- [Written task]:
Render the lines from the line with "yellow line: moved 1 px right" to the line with "gray pentagon: moved 19 px left, 20 px up", both included, as a numbered list with blank lines left out.

***** Extracted entries

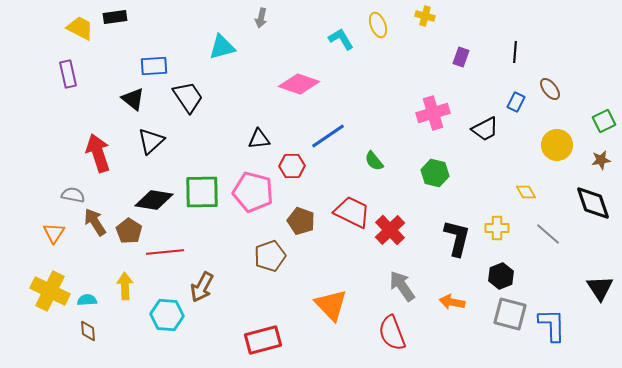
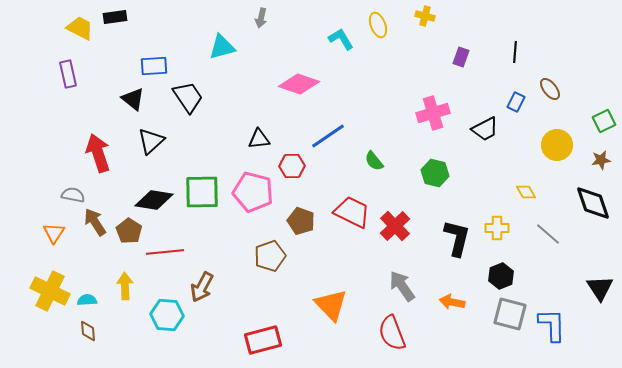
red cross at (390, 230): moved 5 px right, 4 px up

**********
***** Extracted entries

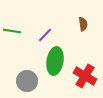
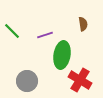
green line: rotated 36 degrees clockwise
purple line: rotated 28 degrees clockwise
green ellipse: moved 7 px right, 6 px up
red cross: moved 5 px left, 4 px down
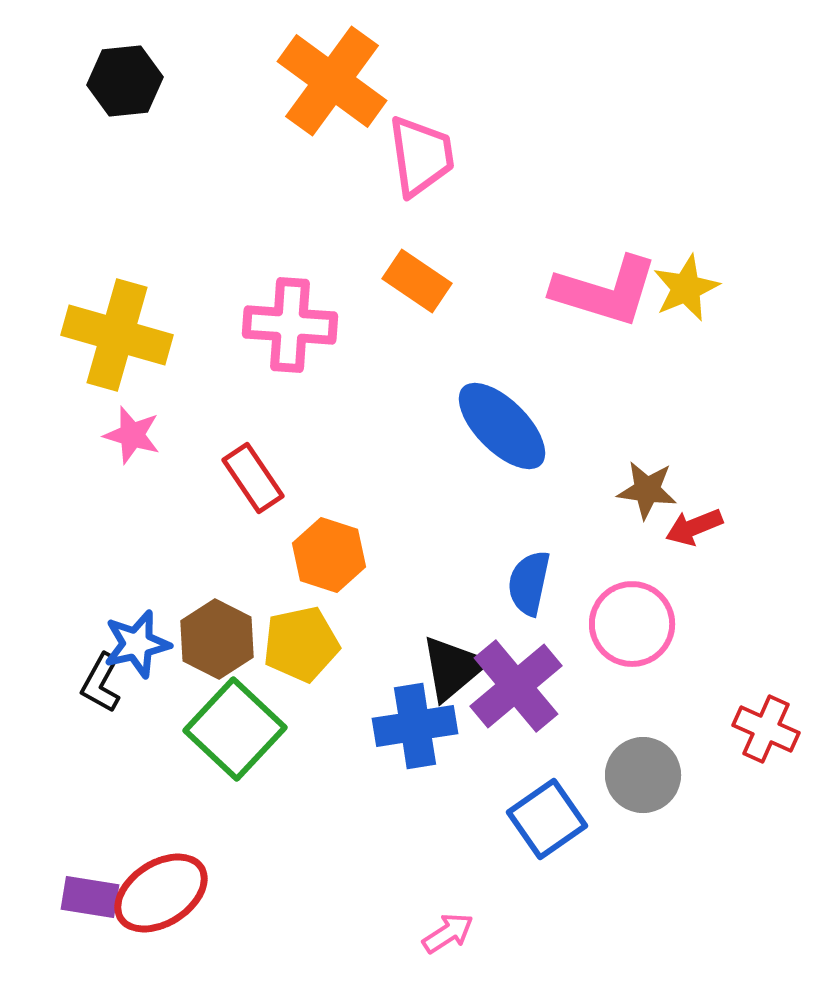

**********
***** Extracted entries

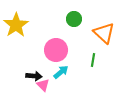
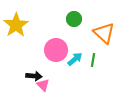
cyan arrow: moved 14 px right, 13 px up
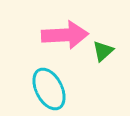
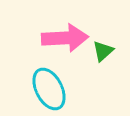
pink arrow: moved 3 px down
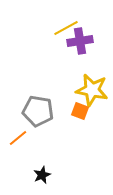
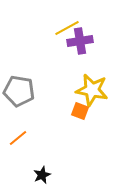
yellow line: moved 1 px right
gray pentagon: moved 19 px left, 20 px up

**********

- [Output below]:
1. yellow line: moved 1 px right
2. gray pentagon: moved 19 px left, 20 px up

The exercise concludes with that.